#### What you will do:
Scan the records below. List lines holding "none".

#### Scene image comparisons:
★ ★ ★ ★ ★ ★ ★

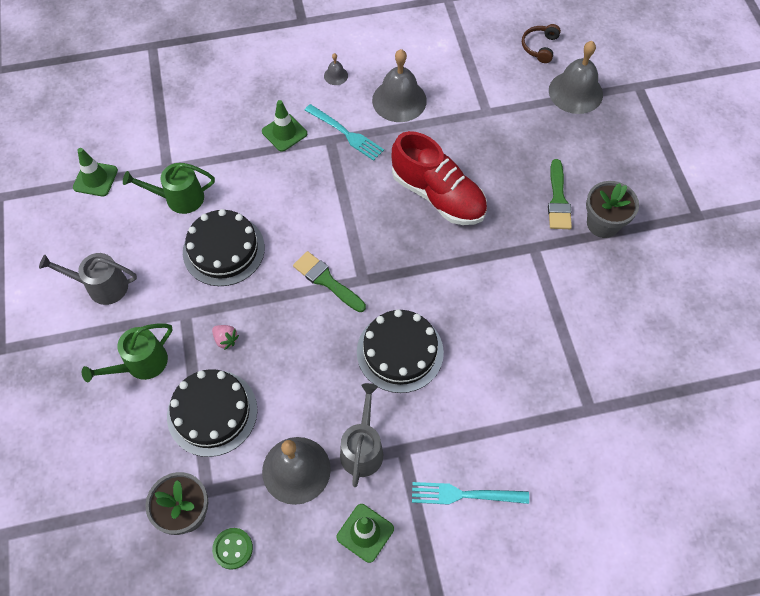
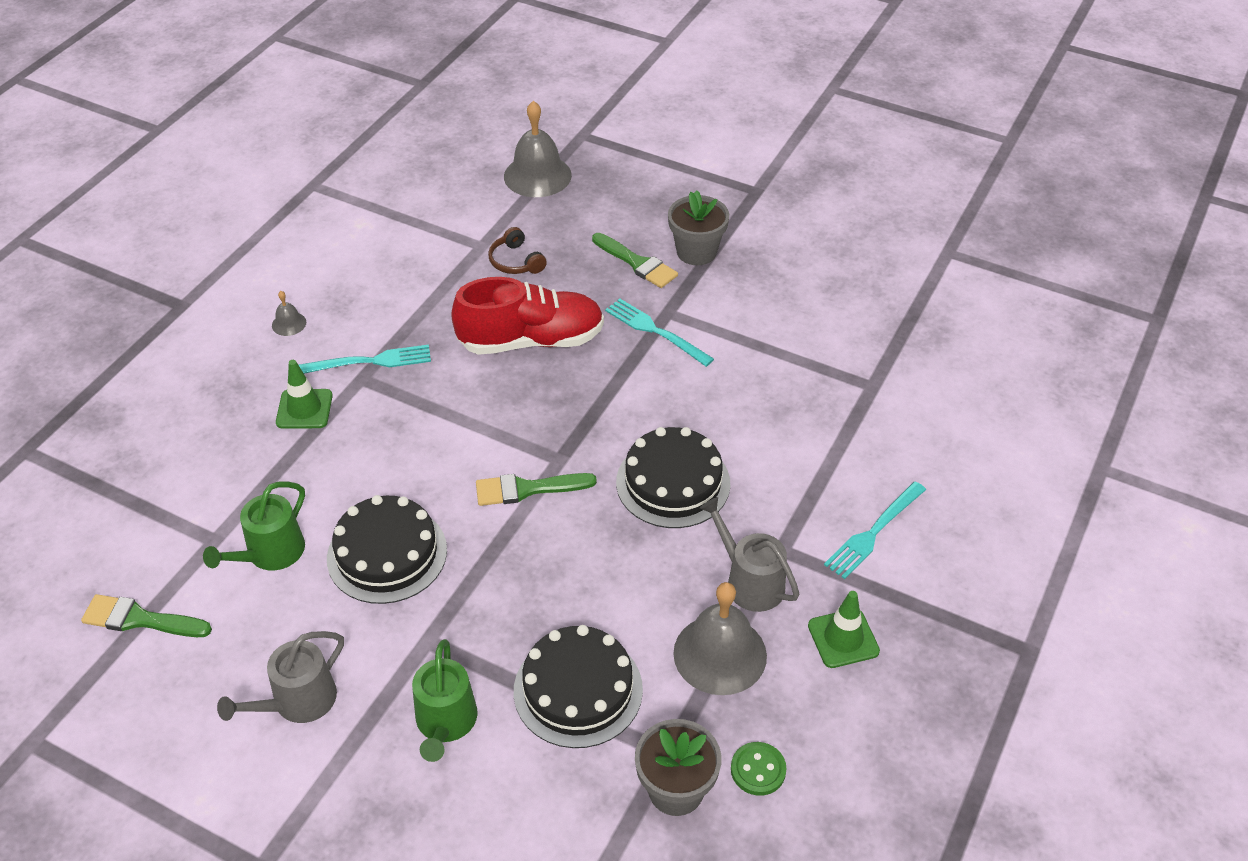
camera: 50 degrees left, 15 degrees down
(95, 179) = (140, 619): green traffic cone -> green brush
(226, 339) = (501, 621): pink strawberry -> none
(399, 100) = (385, 296): grey bell -> none
(511, 252) = (654, 331): none -> turquoise fork
(539, 47) = (457, 164): brown headphones -> brown headphones (515, 261)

★ ★ ★ ★ ★ ★ ★

#### Answer for the task:
(226, 339) = (501, 621): pink strawberry -> none
(399, 100) = (385, 296): grey bell -> none
(511, 252) = (654, 331): none -> turquoise fork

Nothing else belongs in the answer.